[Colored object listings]
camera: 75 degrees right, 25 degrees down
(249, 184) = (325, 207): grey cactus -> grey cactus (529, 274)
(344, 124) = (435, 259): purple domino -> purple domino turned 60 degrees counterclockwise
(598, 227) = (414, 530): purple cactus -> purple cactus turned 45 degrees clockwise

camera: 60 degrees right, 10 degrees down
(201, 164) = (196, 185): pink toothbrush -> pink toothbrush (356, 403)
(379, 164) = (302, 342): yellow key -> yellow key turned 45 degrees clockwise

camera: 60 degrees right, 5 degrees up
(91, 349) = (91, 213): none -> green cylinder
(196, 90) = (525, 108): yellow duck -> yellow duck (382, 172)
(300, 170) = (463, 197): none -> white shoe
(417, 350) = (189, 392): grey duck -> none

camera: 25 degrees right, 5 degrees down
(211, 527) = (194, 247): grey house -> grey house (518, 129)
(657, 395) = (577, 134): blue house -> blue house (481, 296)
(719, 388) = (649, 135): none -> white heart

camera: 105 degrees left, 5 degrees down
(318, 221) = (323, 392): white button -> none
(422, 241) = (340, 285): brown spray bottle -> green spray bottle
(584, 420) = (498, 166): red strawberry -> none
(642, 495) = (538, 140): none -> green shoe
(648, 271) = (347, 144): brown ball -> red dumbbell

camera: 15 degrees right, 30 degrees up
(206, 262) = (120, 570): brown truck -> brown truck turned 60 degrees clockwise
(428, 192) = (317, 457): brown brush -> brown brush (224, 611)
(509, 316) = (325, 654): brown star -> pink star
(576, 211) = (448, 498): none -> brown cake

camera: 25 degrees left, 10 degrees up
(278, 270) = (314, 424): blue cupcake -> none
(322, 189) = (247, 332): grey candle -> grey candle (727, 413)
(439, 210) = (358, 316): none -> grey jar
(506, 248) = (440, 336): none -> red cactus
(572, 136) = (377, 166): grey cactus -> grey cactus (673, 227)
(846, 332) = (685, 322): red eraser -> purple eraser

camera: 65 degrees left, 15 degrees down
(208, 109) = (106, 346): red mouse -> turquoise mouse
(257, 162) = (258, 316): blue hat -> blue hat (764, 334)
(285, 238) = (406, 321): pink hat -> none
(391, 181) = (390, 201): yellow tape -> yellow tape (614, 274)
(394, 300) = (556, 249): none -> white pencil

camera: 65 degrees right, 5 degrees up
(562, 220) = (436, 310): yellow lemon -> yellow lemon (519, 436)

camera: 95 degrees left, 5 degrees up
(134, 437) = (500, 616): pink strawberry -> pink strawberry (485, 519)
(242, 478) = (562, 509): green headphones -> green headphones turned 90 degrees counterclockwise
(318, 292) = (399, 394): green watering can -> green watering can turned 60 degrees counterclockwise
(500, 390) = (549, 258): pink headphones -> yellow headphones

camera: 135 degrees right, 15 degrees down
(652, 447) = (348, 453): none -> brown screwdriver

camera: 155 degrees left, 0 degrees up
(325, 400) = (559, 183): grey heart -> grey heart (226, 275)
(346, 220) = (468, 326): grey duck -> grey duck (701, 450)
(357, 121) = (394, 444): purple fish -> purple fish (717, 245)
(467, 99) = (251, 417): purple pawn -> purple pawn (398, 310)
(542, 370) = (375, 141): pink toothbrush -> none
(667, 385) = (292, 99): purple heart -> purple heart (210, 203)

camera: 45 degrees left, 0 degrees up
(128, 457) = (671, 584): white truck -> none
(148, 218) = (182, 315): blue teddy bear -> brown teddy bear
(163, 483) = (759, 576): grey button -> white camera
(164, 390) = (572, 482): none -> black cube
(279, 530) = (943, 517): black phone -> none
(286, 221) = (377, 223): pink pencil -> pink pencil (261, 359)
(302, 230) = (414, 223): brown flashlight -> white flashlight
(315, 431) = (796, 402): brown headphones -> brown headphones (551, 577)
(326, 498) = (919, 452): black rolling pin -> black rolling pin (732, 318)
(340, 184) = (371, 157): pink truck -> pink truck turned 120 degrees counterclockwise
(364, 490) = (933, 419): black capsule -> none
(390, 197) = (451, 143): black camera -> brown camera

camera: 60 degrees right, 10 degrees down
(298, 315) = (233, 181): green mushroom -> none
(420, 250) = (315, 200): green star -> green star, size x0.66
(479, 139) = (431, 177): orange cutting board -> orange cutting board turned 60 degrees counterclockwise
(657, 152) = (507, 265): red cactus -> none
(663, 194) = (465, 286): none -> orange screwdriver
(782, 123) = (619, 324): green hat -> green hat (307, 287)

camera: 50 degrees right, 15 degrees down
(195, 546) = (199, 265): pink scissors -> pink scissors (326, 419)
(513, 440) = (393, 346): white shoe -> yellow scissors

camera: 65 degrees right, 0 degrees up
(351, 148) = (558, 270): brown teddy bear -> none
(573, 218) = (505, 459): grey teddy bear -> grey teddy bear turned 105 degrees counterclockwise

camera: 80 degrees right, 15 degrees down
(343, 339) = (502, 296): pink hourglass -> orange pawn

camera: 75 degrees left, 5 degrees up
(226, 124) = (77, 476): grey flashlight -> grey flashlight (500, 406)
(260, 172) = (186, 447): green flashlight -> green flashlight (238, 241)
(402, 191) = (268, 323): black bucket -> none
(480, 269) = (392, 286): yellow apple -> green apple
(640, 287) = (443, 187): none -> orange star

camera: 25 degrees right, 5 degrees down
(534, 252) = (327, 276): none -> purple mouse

What the task asks
Every entry should be retyped exactly as it appears.

Result of the task
camera: 75 degrees right, 25 degrees down
(249, 184) = (325, 207): grey cactus -> grey cactus (529, 274)
(344, 124) = (435, 259): purple domino -> purple domino turned 60 degrees counterclockwise
(598, 227) = (414, 530): purple cactus -> purple cactus turned 45 degrees clockwise

camera: 60 degrees right, 10 degrees down
(201, 164) = (196, 185): pink toothbrush -> pink toothbrush (356, 403)
(379, 164) = (302, 342): yellow key -> yellow key turned 45 degrees clockwise

camera: 60 degrees right, 5 degrees up
(91, 349) = (91, 213): none -> green cylinder
(196, 90) = (525, 108): yellow duck -> yellow duck (382, 172)
(300, 170) = (463, 197): none -> white shoe
(417, 350) = (189, 392): grey duck -> none

camera: 25 degrees right, 5 degrees down
(211, 527) = (194, 247): grey house -> grey house (518, 129)
(657, 395) = (577, 134): blue house -> blue house (481, 296)
(719, 388) = (649, 135): none -> white heart

camera: 105 degrees left, 5 degrees down
(318, 221) = (323, 392): white button -> none
(422, 241) = (340, 285): brown spray bottle -> green spray bottle
(584, 420) = (498, 166): red strawberry -> none
(642, 495) = (538, 140): none -> green shoe
(648, 271) = (347, 144): brown ball -> red dumbbell

camera: 15 degrees right, 30 degrees up
(206, 262) = (120, 570): brown truck -> brown truck turned 60 degrees clockwise
(428, 192) = (317, 457): brown brush -> brown brush (224, 611)
(509, 316) = (325, 654): brown star -> pink star
(576, 211) = (448, 498): none -> brown cake

camera: 25 degrees left, 10 degrees up
(278, 270) = (314, 424): blue cupcake -> none
(322, 189) = (247, 332): grey candle -> grey candle (727, 413)
(439, 210) = (358, 316): none -> grey jar
(506, 248) = (440, 336): none -> red cactus
(572, 136) = (377, 166): grey cactus -> grey cactus (673, 227)
(846, 332) = (685, 322): red eraser -> purple eraser

camera: 65 degrees left, 15 degrees down
(208, 109) = (106, 346): red mouse -> turquoise mouse
(257, 162) = (258, 316): blue hat -> blue hat (764, 334)
(285, 238) = (406, 321): pink hat -> none
(391, 181) = (390, 201): yellow tape -> yellow tape (614, 274)
(394, 300) = (556, 249): none -> white pencil

camera: 65 degrees right, 5 degrees up
(562, 220) = (436, 310): yellow lemon -> yellow lemon (519, 436)

camera: 95 degrees left, 5 degrees up
(134, 437) = (500, 616): pink strawberry -> pink strawberry (485, 519)
(242, 478) = (562, 509): green headphones -> green headphones turned 90 degrees counterclockwise
(318, 292) = (399, 394): green watering can -> green watering can turned 60 degrees counterclockwise
(500, 390) = (549, 258): pink headphones -> yellow headphones

camera: 135 degrees right, 15 degrees down
(652, 447) = (348, 453): none -> brown screwdriver

camera: 155 degrees left, 0 degrees up
(325, 400) = (559, 183): grey heart -> grey heart (226, 275)
(346, 220) = (468, 326): grey duck -> grey duck (701, 450)
(357, 121) = (394, 444): purple fish -> purple fish (717, 245)
(467, 99) = (251, 417): purple pawn -> purple pawn (398, 310)
(542, 370) = (375, 141): pink toothbrush -> none
(667, 385) = (292, 99): purple heart -> purple heart (210, 203)

camera: 45 degrees left, 0 degrees up
(128, 457) = (671, 584): white truck -> none
(148, 218) = (182, 315): blue teddy bear -> brown teddy bear
(163, 483) = (759, 576): grey button -> white camera
(164, 390) = (572, 482): none -> black cube
(279, 530) = (943, 517): black phone -> none
(286, 221) = (377, 223): pink pencil -> pink pencil (261, 359)
(302, 230) = (414, 223): brown flashlight -> white flashlight
(315, 431) = (796, 402): brown headphones -> brown headphones (551, 577)
(326, 498) = (919, 452): black rolling pin -> black rolling pin (732, 318)
(340, 184) = (371, 157): pink truck -> pink truck turned 120 degrees counterclockwise
(364, 490) = (933, 419): black capsule -> none
(390, 197) = (451, 143): black camera -> brown camera

camera: 60 degrees right, 10 degrees down
(298, 315) = (233, 181): green mushroom -> none
(420, 250) = (315, 200): green star -> green star, size x0.66
(479, 139) = (431, 177): orange cutting board -> orange cutting board turned 60 degrees counterclockwise
(657, 152) = (507, 265): red cactus -> none
(663, 194) = (465, 286): none -> orange screwdriver
(782, 123) = (619, 324): green hat -> green hat (307, 287)

camera: 50 degrees right, 15 degrees down
(195, 546) = (199, 265): pink scissors -> pink scissors (326, 419)
(513, 440) = (393, 346): white shoe -> yellow scissors

camera: 65 degrees right, 0 degrees up
(351, 148) = (558, 270): brown teddy bear -> none
(573, 218) = (505, 459): grey teddy bear -> grey teddy bear turned 105 degrees counterclockwise

camera: 80 degrees right, 15 degrees down
(343, 339) = (502, 296): pink hourglass -> orange pawn

camera: 75 degrees left, 5 degrees up
(226, 124) = (77, 476): grey flashlight -> grey flashlight (500, 406)
(260, 172) = (186, 447): green flashlight -> green flashlight (238, 241)
(402, 191) = (268, 323): black bucket -> none
(480, 269) = (392, 286): yellow apple -> green apple
(640, 287) = (443, 187): none -> orange star

camera: 25 degrees right, 5 degrees down
(534, 252) = (327, 276): none -> purple mouse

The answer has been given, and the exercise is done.